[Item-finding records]
== == ==

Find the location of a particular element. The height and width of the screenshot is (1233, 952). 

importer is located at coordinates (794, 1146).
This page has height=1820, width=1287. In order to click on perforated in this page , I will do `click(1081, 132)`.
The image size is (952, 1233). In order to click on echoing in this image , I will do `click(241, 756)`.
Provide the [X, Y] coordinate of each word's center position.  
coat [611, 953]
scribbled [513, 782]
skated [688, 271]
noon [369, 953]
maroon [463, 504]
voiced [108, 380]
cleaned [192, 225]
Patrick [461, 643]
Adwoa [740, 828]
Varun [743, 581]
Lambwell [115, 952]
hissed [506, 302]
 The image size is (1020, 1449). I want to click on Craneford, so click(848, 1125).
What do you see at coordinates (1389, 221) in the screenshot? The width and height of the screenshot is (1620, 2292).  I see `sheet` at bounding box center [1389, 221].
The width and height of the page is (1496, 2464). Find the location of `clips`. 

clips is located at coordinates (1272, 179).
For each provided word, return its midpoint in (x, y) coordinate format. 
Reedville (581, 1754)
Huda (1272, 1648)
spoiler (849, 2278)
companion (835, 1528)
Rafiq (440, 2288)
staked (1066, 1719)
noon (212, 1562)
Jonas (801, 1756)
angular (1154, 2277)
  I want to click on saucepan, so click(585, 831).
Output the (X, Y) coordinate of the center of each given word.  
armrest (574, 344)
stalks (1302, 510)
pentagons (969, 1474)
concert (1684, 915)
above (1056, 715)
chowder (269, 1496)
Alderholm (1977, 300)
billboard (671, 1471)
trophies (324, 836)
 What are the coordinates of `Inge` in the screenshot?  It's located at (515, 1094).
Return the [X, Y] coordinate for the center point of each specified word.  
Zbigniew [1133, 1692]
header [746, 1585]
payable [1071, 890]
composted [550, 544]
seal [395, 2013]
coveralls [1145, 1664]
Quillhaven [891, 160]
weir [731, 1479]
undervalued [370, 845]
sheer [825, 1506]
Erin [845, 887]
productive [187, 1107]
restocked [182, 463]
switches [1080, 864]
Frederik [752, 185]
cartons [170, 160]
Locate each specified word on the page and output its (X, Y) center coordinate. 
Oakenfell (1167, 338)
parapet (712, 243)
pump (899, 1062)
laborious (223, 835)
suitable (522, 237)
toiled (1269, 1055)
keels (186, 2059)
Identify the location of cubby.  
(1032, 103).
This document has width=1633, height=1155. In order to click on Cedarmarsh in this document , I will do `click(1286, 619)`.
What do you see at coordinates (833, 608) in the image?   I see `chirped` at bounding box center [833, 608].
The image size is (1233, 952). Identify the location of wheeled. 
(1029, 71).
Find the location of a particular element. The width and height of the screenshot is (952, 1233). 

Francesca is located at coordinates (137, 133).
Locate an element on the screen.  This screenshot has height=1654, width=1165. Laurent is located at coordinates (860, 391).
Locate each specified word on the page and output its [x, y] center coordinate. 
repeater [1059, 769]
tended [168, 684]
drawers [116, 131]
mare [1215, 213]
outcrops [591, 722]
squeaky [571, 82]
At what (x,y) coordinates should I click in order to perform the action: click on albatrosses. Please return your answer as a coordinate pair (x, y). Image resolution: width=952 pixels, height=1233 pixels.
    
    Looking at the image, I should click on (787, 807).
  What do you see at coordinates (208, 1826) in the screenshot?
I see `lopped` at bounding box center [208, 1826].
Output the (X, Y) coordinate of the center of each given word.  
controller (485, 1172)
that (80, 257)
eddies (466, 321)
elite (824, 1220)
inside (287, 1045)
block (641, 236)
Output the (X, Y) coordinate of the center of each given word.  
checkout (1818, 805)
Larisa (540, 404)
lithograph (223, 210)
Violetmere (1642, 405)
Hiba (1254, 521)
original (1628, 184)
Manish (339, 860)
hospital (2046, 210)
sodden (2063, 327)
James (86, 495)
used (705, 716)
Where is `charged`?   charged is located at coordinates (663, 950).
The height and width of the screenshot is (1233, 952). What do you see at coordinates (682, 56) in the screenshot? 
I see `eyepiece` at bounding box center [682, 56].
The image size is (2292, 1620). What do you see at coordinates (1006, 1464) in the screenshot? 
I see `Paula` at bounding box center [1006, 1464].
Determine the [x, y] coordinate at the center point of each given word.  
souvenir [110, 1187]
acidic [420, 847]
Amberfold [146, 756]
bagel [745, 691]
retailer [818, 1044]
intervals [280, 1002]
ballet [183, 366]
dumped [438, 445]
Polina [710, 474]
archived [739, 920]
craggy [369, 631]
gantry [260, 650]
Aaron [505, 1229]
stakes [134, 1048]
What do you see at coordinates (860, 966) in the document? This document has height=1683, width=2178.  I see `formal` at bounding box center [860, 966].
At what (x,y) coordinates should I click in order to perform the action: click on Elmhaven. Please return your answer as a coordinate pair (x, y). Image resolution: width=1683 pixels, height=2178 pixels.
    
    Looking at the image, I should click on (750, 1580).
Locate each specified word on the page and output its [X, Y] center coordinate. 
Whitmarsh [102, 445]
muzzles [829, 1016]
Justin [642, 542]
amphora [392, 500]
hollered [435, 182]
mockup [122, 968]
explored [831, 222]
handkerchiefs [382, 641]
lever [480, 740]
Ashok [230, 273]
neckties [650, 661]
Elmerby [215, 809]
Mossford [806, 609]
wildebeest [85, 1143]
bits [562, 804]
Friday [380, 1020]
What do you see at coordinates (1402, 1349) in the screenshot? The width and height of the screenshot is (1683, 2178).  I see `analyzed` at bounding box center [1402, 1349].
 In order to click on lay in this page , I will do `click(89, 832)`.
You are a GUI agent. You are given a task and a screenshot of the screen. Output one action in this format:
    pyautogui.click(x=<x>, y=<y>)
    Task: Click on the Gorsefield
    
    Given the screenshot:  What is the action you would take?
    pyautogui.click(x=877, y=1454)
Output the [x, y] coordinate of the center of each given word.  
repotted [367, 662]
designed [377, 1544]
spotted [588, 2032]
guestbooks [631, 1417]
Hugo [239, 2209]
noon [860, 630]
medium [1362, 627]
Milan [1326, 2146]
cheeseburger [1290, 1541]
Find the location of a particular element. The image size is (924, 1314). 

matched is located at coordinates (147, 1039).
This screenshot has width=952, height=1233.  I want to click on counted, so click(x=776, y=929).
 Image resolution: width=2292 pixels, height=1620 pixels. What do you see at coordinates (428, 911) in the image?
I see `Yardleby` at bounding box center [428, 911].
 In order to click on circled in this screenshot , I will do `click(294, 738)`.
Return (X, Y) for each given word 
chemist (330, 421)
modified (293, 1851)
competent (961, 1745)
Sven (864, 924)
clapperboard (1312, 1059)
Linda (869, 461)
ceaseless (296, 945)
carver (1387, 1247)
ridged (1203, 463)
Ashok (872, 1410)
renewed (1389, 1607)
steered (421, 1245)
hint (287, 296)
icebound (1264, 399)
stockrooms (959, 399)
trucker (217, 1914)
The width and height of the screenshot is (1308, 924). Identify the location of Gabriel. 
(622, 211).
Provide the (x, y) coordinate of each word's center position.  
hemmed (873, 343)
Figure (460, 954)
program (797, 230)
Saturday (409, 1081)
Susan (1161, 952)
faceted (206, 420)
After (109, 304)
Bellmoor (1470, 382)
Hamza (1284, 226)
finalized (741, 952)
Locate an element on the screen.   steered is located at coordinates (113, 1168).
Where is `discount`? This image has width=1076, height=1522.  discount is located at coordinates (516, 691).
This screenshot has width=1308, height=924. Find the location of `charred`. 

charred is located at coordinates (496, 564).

== == ==

# WHAT TO PRODUCE:
Select every line of the records above that contains the string "size".

# TASK RESPONSE:
The image size is (952, 1233). In order to click on echoing in this image , I will do `click(241, 756)`.
 The image size is (1020, 1449). I want to click on Craneford, so click(848, 1125).
The image size is (1233, 952). Identify the location of wheeled. 
The image size is (2292, 1620). What do you see at coordinates (1006, 1464) in the screenshot? 
Find the location of a particular element. The image size is (924, 1314). 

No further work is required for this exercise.